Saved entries
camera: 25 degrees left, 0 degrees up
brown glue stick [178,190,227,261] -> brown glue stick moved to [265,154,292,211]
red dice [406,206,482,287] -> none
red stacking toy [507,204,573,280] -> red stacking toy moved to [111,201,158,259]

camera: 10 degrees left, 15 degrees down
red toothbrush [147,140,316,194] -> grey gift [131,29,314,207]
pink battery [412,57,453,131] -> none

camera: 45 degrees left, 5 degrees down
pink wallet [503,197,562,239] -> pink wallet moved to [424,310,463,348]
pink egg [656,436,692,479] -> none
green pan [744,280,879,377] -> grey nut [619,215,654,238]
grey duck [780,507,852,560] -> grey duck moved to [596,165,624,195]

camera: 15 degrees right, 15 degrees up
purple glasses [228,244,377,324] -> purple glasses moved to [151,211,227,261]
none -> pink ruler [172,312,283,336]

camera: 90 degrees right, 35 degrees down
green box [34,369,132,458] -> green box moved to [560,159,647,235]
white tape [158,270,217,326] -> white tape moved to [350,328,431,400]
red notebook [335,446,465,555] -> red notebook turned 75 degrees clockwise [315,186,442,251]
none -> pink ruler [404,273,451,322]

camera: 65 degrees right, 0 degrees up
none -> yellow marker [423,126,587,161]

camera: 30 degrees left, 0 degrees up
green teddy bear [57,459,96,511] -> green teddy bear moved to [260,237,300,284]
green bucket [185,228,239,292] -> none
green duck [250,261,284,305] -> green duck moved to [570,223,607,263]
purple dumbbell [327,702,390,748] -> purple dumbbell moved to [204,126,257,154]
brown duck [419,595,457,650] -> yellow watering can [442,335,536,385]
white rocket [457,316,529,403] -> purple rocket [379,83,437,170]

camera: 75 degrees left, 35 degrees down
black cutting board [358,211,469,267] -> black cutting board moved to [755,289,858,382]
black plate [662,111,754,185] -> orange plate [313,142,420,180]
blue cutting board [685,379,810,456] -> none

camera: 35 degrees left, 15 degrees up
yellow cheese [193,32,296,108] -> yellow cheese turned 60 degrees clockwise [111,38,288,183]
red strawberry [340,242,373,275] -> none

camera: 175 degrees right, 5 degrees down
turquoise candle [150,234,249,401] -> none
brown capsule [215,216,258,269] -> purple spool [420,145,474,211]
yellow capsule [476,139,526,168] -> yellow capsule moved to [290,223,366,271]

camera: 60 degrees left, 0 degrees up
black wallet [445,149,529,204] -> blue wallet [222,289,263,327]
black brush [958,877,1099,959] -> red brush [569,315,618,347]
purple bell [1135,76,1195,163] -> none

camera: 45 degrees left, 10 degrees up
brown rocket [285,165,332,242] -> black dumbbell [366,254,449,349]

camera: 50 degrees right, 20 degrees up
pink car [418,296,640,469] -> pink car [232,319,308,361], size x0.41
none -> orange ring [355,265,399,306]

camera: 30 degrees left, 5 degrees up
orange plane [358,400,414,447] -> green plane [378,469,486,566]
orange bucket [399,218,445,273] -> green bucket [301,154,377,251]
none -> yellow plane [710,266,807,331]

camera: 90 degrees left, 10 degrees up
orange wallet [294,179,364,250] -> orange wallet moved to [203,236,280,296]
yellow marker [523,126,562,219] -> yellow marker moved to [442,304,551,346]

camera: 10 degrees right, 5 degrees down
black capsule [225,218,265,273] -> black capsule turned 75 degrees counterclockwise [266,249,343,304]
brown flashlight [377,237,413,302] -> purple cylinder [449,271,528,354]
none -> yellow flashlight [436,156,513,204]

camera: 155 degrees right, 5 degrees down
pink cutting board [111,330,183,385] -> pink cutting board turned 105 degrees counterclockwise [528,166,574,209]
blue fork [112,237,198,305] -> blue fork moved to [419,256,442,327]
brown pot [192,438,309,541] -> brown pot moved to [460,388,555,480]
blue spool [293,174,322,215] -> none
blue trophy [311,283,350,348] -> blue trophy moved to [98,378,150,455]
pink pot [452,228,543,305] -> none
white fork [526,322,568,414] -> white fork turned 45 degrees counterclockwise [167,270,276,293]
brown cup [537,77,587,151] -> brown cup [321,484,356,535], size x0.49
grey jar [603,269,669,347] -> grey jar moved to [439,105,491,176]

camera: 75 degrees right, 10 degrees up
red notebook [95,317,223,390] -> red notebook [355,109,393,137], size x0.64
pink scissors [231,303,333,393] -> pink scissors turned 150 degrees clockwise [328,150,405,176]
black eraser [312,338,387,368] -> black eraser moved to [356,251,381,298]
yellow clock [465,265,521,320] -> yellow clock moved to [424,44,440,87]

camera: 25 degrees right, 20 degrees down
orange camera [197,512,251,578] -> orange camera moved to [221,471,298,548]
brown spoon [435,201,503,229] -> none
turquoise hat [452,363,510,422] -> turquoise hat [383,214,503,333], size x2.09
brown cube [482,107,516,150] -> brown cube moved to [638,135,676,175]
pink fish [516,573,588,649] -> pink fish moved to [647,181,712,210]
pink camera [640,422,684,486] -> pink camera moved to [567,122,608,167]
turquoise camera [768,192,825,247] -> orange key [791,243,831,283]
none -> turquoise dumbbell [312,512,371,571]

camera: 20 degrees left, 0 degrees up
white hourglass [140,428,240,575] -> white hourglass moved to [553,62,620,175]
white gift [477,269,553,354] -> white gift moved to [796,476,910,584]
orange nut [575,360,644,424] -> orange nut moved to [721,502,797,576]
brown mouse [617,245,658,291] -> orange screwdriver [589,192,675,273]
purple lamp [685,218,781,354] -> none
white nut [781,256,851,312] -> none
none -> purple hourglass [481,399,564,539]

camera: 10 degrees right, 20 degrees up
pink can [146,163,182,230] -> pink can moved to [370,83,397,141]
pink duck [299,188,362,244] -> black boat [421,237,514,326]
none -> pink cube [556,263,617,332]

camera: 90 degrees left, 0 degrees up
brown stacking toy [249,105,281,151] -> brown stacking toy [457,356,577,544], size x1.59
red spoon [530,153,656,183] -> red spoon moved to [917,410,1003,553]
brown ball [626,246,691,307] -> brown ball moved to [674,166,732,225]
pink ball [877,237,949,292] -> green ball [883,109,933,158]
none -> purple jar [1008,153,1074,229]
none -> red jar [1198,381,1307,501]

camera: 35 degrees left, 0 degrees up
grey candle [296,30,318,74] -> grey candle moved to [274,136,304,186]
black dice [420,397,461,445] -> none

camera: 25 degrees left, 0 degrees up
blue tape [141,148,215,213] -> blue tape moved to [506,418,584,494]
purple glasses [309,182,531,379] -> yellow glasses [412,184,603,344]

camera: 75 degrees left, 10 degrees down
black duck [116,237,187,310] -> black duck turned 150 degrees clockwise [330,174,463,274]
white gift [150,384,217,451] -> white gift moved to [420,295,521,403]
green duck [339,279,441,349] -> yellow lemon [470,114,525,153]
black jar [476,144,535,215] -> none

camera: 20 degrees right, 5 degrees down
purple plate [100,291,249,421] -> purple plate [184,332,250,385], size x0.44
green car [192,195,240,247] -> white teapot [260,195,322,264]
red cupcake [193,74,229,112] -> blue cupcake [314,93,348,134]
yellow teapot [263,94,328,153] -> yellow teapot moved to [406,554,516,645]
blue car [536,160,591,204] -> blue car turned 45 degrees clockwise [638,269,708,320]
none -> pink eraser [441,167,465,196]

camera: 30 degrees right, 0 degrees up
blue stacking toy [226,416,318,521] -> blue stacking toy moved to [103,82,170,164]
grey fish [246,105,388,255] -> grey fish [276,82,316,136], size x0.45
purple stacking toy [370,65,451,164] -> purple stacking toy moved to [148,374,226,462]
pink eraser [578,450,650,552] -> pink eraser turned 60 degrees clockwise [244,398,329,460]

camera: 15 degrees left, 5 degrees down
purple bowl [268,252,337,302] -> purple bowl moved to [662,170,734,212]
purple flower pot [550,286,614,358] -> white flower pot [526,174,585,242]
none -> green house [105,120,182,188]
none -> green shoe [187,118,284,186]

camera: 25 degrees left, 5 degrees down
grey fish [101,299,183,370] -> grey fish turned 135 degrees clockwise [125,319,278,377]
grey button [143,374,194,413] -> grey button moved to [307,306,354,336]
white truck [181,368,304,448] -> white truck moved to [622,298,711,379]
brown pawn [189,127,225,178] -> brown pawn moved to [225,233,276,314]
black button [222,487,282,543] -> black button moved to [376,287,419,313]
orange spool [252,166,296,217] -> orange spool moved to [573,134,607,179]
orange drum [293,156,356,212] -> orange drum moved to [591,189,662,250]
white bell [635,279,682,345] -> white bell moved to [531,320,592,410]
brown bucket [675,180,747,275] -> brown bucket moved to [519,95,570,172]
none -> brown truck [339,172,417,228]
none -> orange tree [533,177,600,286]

▶ _What you need to do_
Reproduce only the lines above, starting at the line with "yellow clock [465,265,521,320]" and ending at the line with "none -> turquoise dumbbell [312,512,371,571]", exactly as written.

▶ _Completed exercise_
yellow clock [465,265,521,320] -> yellow clock moved to [424,44,440,87]

camera: 25 degrees right, 20 degrees down
orange camera [197,512,251,578] -> orange camera moved to [221,471,298,548]
brown spoon [435,201,503,229] -> none
turquoise hat [452,363,510,422] -> turquoise hat [383,214,503,333], size x2.09
brown cube [482,107,516,150] -> brown cube moved to [638,135,676,175]
pink fish [516,573,588,649] -> pink fish moved to [647,181,712,210]
pink camera [640,422,684,486] -> pink camera moved to [567,122,608,167]
turquoise camera [768,192,825,247] -> orange key [791,243,831,283]
none -> turquoise dumbbell [312,512,371,571]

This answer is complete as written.